Exercise prompt:
Which lines of the data below hold "truck"? Copy each of them.

Data supplied:
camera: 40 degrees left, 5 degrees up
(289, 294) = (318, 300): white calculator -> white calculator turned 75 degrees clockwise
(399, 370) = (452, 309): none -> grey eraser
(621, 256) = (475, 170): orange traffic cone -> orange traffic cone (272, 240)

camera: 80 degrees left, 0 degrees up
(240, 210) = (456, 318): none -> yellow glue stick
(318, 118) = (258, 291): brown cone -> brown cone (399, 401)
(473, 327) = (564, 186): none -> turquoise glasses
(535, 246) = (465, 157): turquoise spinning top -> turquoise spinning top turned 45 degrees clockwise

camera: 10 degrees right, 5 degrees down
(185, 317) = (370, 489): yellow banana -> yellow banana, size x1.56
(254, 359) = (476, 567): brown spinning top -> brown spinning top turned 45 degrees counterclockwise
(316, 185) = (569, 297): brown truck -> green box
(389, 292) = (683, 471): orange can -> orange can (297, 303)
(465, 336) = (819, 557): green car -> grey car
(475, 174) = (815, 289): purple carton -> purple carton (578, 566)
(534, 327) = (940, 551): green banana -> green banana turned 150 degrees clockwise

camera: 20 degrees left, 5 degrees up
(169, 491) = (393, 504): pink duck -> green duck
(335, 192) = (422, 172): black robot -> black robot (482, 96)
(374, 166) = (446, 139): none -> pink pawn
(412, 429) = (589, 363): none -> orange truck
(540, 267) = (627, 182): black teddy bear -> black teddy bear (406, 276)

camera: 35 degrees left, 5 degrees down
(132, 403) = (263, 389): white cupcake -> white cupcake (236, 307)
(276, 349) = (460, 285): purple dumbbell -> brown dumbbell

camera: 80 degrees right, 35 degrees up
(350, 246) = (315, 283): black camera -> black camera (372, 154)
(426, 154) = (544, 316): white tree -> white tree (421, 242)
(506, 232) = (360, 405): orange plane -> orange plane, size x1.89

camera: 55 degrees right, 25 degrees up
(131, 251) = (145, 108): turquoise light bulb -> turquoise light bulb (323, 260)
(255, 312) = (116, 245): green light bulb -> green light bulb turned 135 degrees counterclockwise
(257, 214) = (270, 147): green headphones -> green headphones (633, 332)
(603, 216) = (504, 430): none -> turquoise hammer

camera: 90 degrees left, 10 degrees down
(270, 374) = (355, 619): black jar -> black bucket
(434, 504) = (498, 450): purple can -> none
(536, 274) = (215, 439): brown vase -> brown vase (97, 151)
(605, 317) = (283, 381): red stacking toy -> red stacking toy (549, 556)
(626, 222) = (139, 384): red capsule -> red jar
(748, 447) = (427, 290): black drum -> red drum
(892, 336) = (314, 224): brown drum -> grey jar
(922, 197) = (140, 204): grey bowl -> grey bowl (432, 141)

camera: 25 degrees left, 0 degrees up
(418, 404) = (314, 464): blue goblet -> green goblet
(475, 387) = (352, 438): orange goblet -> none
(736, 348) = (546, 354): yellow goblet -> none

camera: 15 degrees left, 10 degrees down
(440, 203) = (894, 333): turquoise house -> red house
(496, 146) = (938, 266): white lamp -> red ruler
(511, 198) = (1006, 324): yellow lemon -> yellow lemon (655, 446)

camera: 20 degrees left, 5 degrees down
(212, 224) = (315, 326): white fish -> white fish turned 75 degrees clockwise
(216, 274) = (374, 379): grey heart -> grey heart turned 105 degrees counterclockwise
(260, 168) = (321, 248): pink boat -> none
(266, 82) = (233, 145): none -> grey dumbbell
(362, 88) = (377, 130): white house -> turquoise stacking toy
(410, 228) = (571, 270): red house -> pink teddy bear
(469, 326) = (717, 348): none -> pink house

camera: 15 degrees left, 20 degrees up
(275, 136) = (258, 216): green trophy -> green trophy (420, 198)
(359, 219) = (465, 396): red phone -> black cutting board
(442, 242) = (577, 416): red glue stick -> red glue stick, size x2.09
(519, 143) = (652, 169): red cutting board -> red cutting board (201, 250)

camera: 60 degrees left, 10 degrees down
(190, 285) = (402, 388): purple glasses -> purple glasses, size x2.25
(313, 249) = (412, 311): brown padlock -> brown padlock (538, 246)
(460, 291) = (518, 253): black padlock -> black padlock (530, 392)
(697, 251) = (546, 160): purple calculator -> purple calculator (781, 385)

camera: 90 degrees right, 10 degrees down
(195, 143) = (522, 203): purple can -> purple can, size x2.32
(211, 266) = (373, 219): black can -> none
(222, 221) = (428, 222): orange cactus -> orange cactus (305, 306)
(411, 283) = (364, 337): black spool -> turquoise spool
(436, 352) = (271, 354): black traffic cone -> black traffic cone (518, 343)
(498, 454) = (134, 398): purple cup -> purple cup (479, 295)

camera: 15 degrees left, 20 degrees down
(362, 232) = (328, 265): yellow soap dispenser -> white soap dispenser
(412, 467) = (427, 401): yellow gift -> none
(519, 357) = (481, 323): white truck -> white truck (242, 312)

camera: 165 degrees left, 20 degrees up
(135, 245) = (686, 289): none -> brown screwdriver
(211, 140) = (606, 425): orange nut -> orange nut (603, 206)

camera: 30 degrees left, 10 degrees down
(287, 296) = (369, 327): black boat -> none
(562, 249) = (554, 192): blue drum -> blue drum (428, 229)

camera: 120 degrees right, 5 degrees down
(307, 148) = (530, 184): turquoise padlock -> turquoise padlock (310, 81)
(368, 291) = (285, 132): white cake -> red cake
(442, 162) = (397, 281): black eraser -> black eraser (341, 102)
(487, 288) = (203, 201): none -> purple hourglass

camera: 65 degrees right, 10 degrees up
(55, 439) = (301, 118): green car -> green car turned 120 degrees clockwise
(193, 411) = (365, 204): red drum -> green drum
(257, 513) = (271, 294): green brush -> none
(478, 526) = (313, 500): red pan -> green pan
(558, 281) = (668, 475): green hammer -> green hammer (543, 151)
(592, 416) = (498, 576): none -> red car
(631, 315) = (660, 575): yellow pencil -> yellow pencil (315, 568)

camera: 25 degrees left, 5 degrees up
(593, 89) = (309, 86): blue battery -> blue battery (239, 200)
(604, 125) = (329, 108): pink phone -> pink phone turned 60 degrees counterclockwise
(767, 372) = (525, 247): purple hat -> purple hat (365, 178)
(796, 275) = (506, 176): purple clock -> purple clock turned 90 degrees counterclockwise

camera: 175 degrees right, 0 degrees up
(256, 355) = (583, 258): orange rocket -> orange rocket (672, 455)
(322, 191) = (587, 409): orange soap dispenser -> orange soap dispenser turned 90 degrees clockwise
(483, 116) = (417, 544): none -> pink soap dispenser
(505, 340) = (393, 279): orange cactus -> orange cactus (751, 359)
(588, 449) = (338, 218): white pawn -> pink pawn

Response box:
(316, 185) = (569, 297): brown truck -> green box
(412, 429) = (589, 363): none -> orange truck
(519, 357) = (481, 323): white truck -> white truck (242, 312)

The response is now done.